──────── SUPPLIED MATERIAL

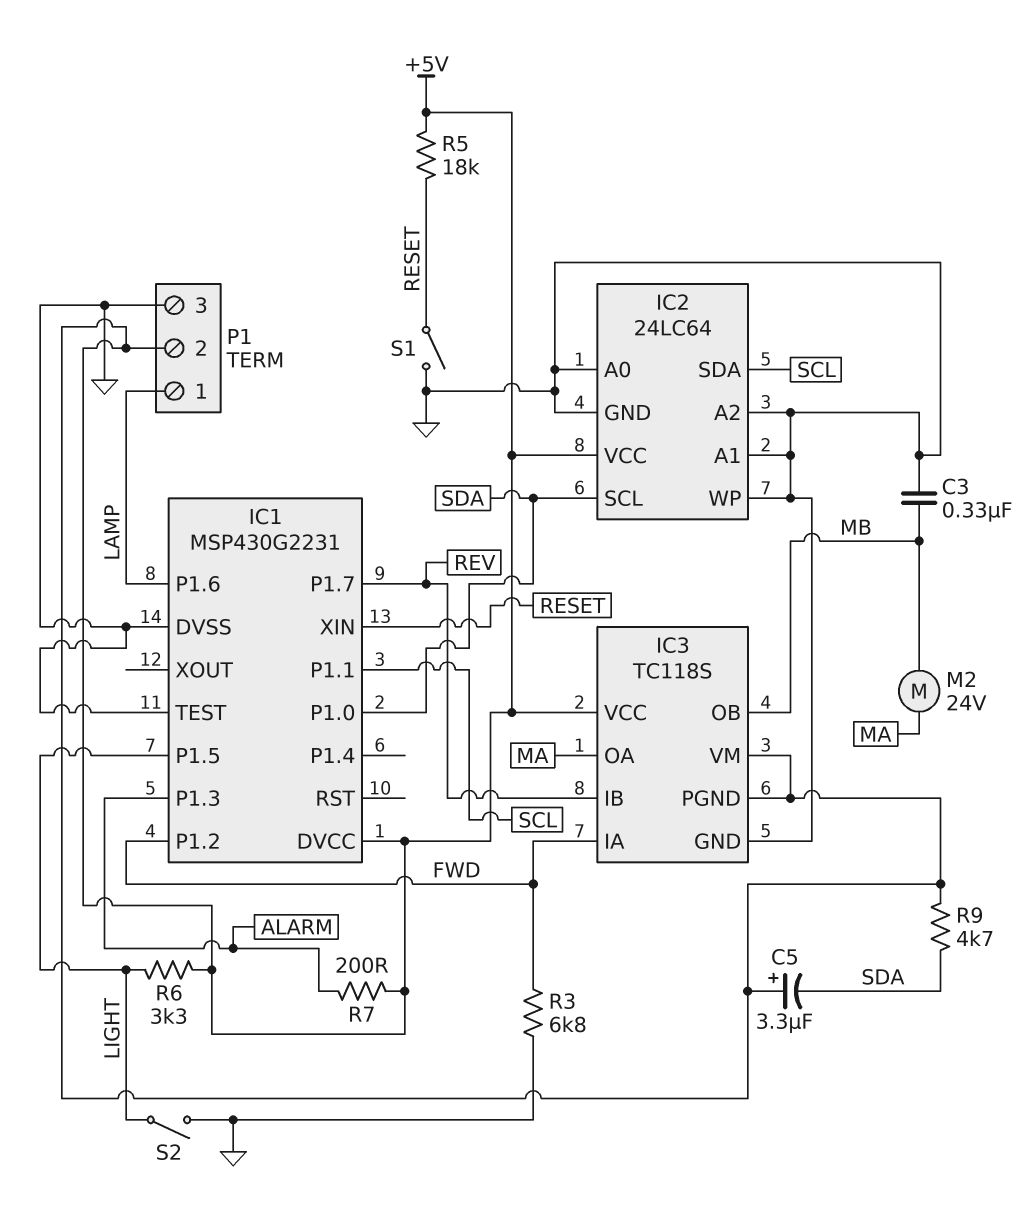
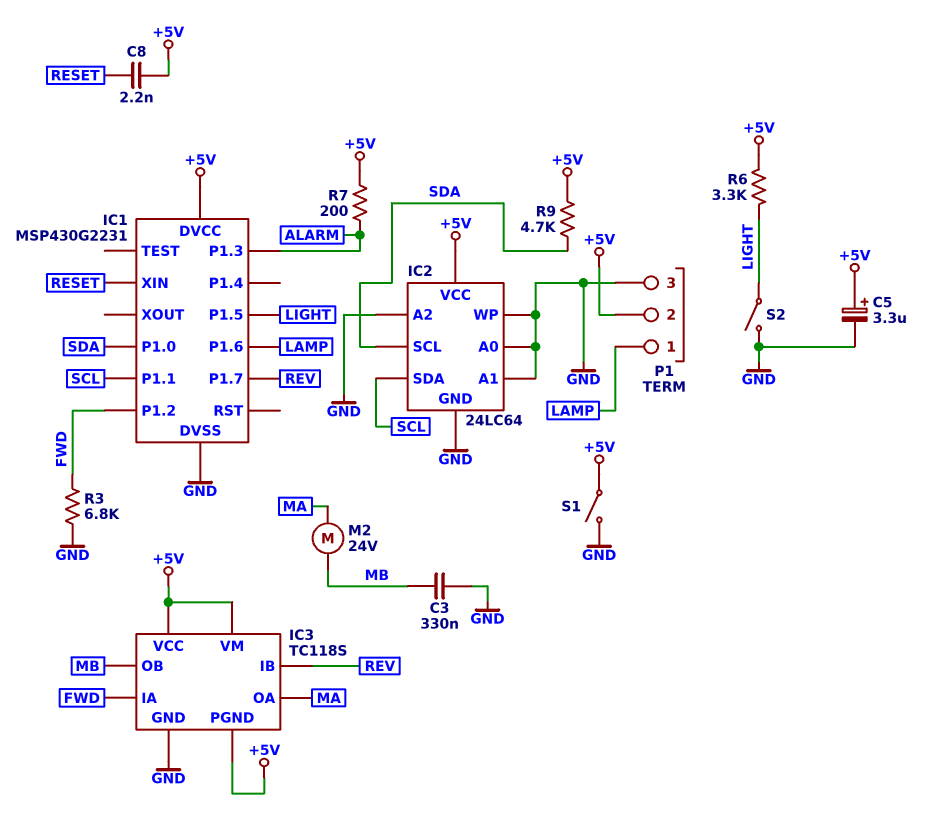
C5: 3.3uF (plus +5V, minus SDA) -> 3.3uF (plus +5V, minus GND)
C8: none -> 2.2nF (+5V, RESET)
IC1 pin TEST: GND -> none
R5: 18k (+5V, RESET) -> none
S1: switch (GND, RESET) -> switch (+5V, GND)

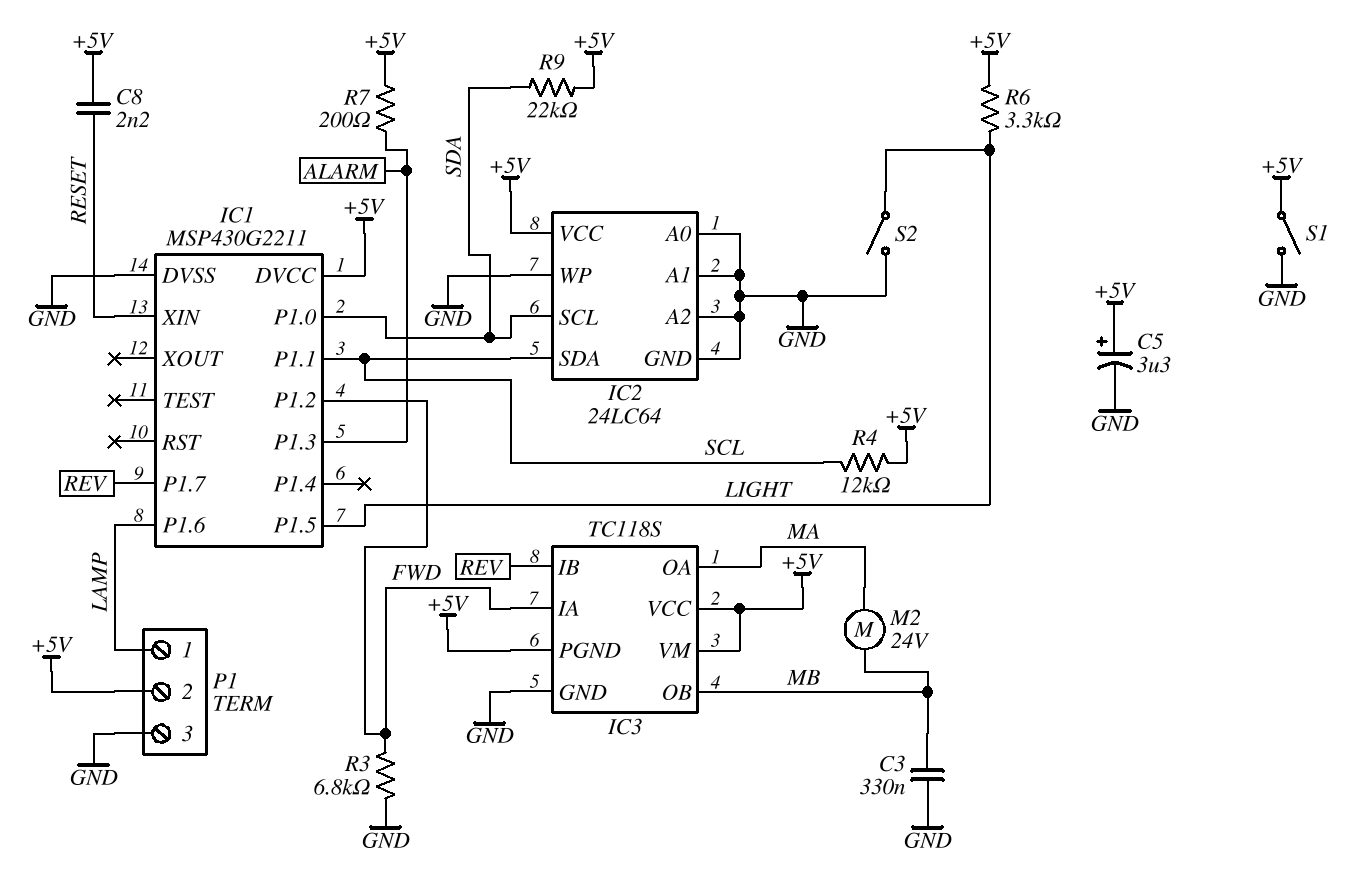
IC1: MSP430G2231 -> MSP430G2211
R4: none -> 12k (+5V, SCL)
R9: 4.7k (+5V, SDA) -> 22k (+5V, SDA)

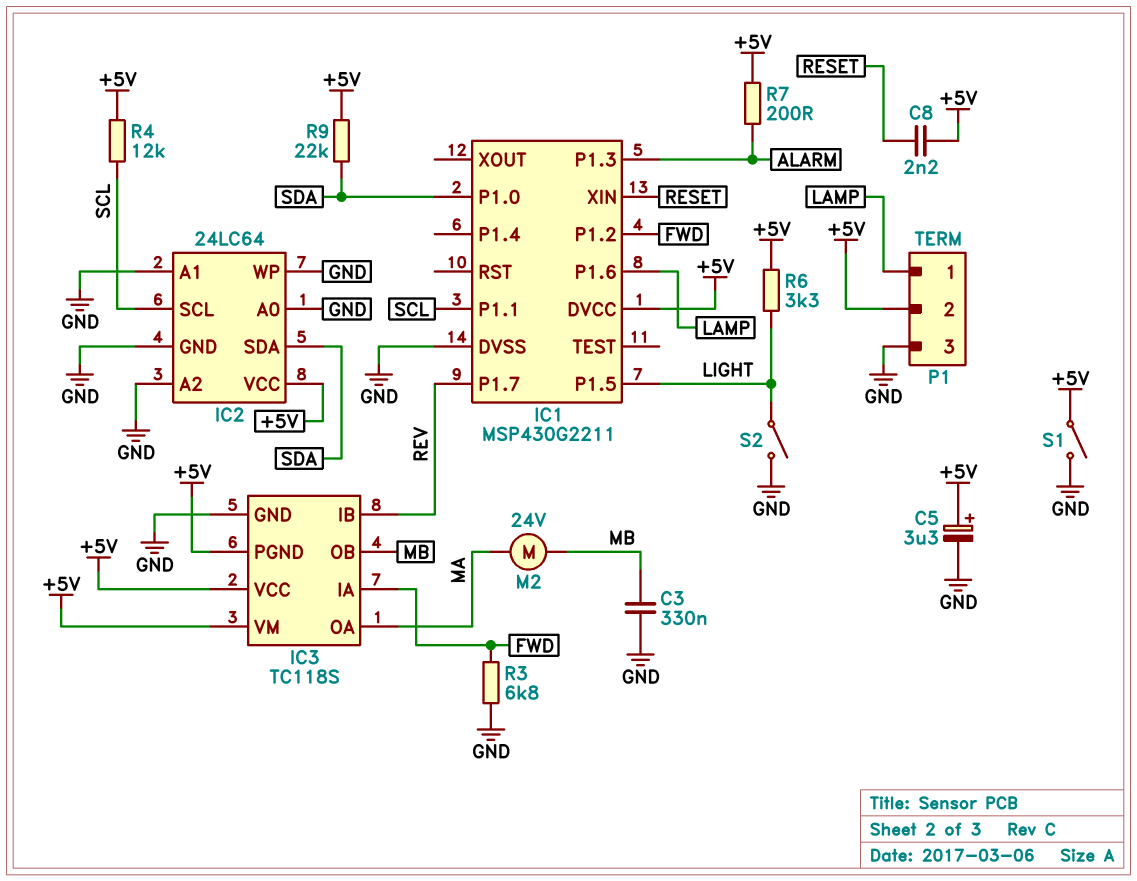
IC2 pin SCL: SDA -> SCL
IC2 pin SDA: SCL -> SDA

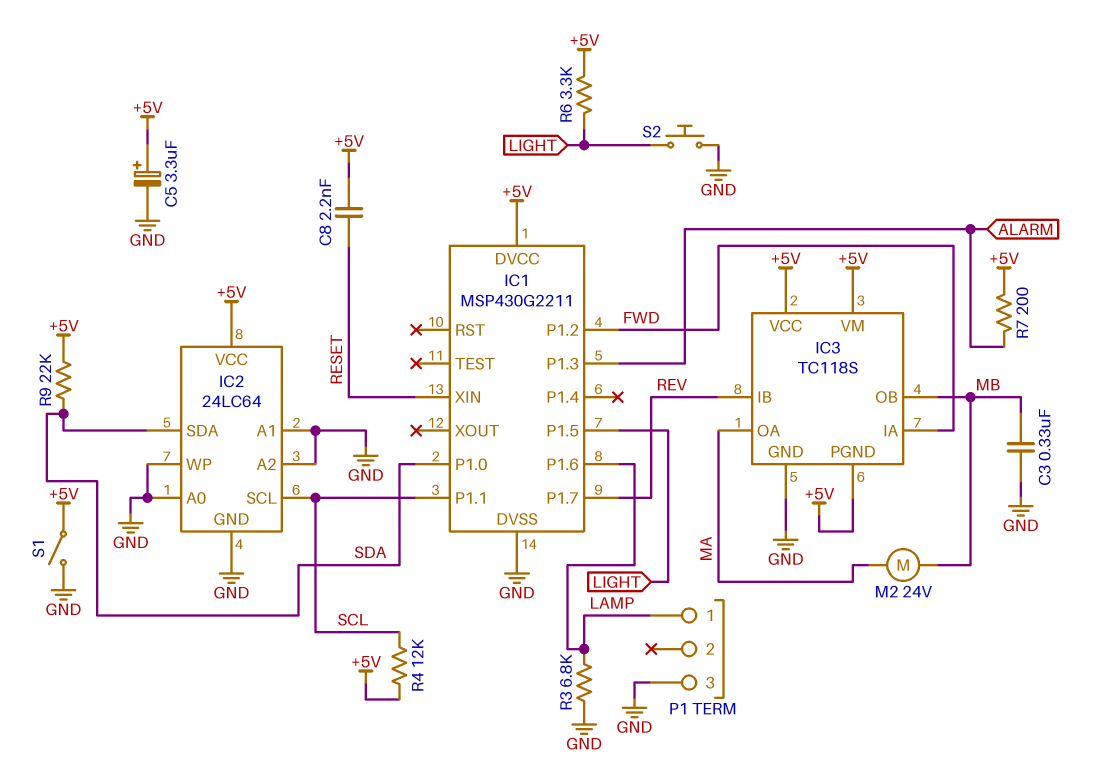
P1 pin 2: +5V -> none
R3: 6.8k (FWD, GND) -> 6.8k (GND, LAMP)
S2: switch (GND, LIGHT) -> button (GND, LIGHT)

────────────────

## TASK REQUIREMENTS
Output all of the data above exactly; no pictures should appear.

## SOLUTION TO THIS PROBLEM
C5: 3.3uF (plus +5V, minus SDA) -> 3.3uF (plus +5V, minus GND)
C8: none -> 2.2nF (+5V, RESET)
IC1 pin TEST: GND -> none
R5: 18k (+5V, RESET) -> none
S1: switch (GND, RESET) -> switch (+5V, GND)

IC1: MSP430G2231 -> MSP430G2211
R4: none -> 12k (+5V, SCL)
R9: 4.7k (+5V, SDA) -> 22k (+5V, SDA)

IC2 pin SCL: SDA -> SCL
IC2 pin SDA: SCL -> SDA

P1 pin 2: +5V -> none
R3: 6.8k (FWD, GND) -> 6.8k (GND, LAMP)
S2: switch (GND, LIGHT) -> button (GND, LIGHT)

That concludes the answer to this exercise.